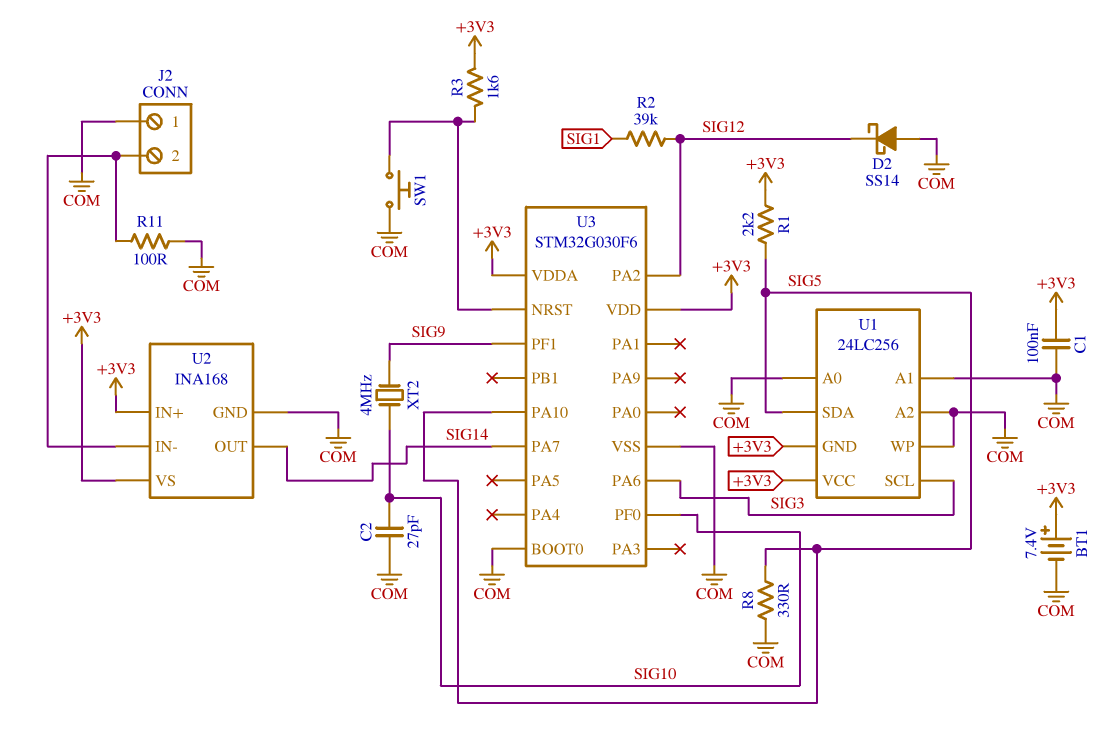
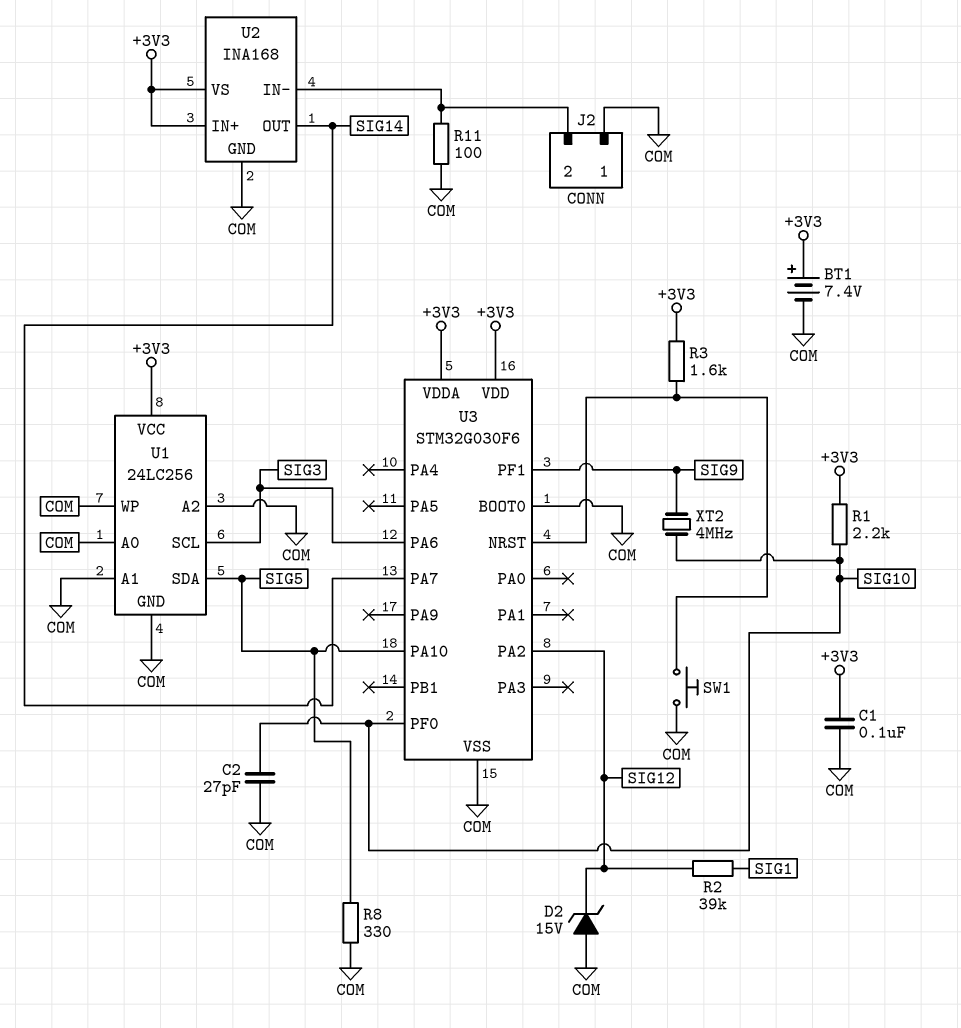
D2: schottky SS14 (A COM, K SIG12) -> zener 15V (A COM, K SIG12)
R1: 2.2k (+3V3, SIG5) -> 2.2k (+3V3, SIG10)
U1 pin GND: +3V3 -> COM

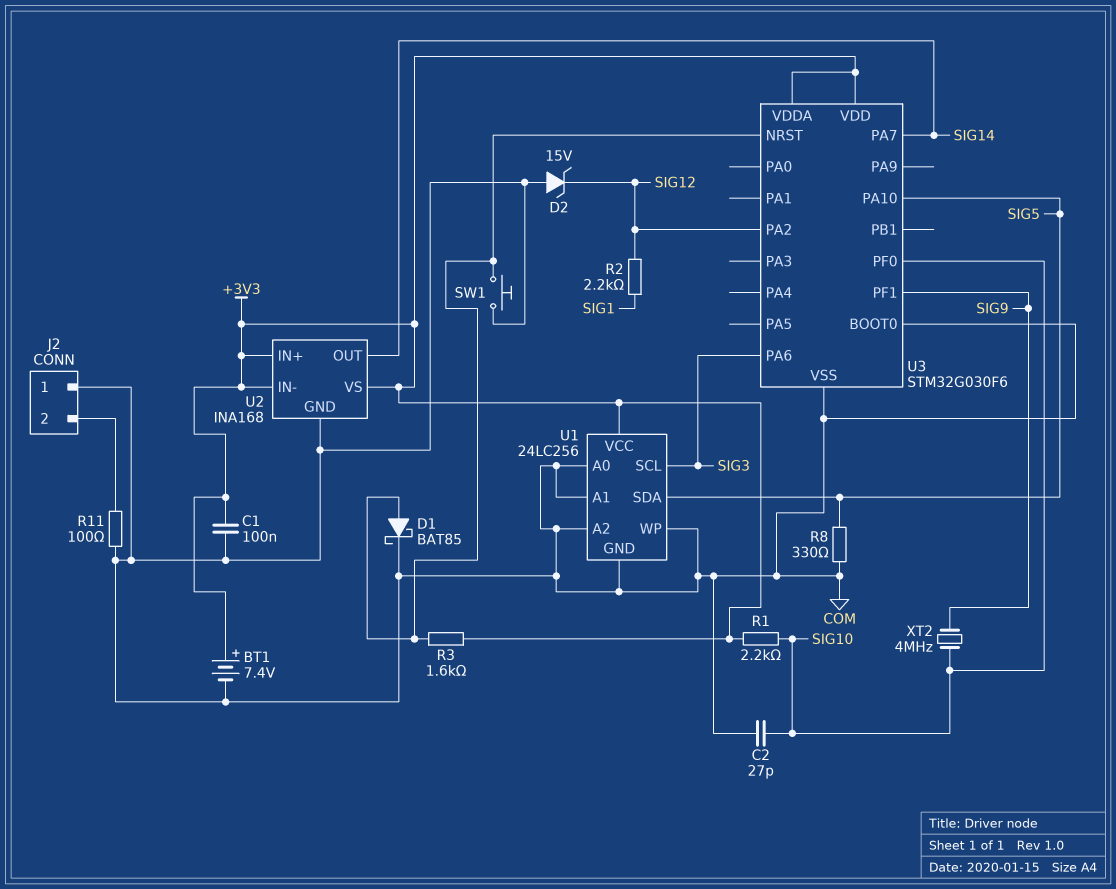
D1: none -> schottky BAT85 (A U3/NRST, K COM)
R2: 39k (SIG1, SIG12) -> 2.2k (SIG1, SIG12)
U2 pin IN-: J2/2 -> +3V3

■ ■ ■ ■ ■ ■ ■

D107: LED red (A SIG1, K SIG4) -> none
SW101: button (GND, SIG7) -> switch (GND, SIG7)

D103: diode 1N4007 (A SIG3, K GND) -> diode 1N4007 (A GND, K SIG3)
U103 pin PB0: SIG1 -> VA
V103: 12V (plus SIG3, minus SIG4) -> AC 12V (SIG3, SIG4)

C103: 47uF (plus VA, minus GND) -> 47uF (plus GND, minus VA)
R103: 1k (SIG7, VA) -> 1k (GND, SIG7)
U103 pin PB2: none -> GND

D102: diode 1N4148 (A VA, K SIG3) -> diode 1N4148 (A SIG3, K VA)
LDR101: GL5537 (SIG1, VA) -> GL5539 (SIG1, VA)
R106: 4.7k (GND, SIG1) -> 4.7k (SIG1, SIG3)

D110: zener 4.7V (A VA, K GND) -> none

■ ■ ■ ■ ■ ■ ■

**PROBLEM REQUIREMENTS**
Copy out each line of the entries that holds "minus".

**TASK ANSWER**
V103: 12V (plus SIG3, minus SIG4) -> AC 12V (SIG3, SIG4)
C103: 47uF (plus VA, minus GND) -> 47uF (plus GND, minus VA)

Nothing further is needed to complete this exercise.